*About this exercise*.
The required answer is a copy of each line in the entries below that includes "degrees".

(Collected data entries)
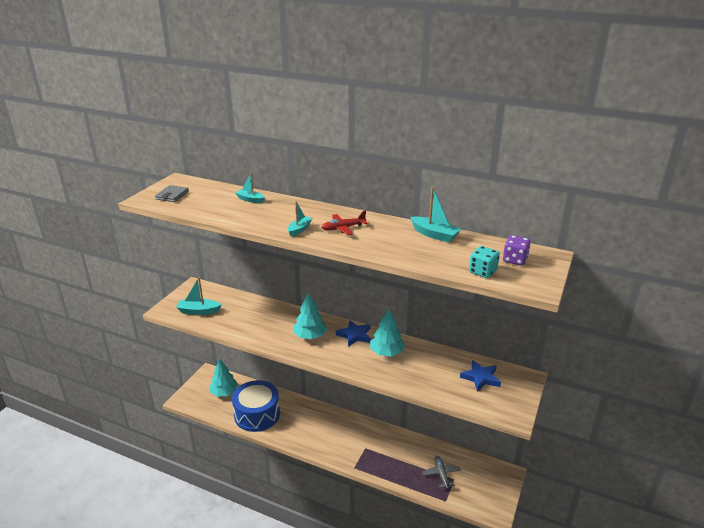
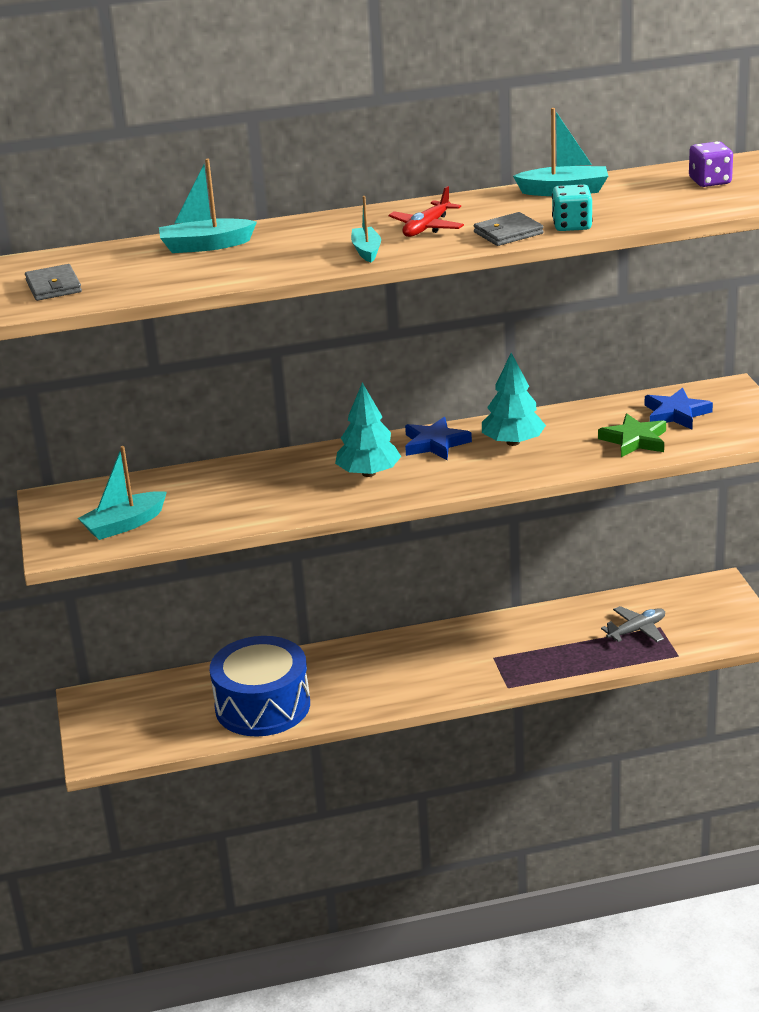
camera: 35 degrees left, 0 degrees up
(224, 392) = (159, 708): turquoise tree -> none
(250, 200) = (206, 246): turquoise boat -> turquoise boat, size x1.50
(370, 247) = (508, 233): none -> grey wallet
(441, 474) = (637, 630): grey plane -> grey plane turned 105 degrees clockwise
(442, 382) = (635, 440): none -> green star
(482, 272) = (695, 206): turquoise dice -> turquoise dice (572, 225)

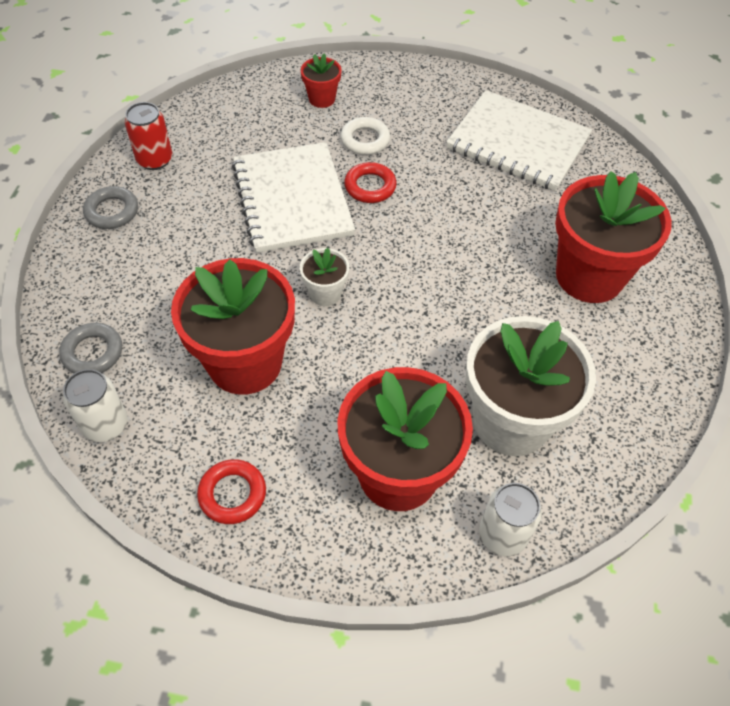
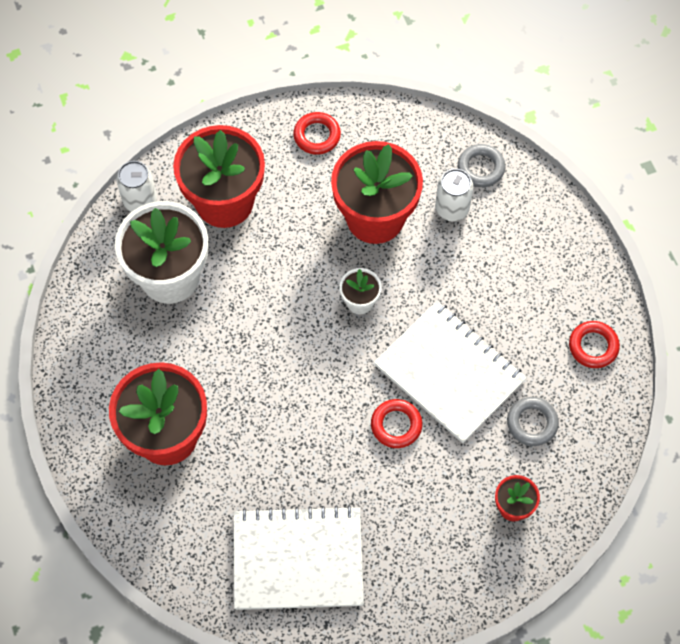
camera: 150 degrees right, 10 degrees up
(105, 425) = (428, 131): white can -> white can (452, 208)
(112, 211) = (577, 278): grey ring -> grey ring (532, 423)
(155, 160) = (593, 346): red can -> red ring
(365, 140) = (437, 478): white ring -> none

*Output below*.
camera: 35 degrees left, 0 degrees up
(441, 474) = (637, 630): grey plane -> grey plane turned 105 degrees clockwise
camera: 150 degrees right, 10 degrees up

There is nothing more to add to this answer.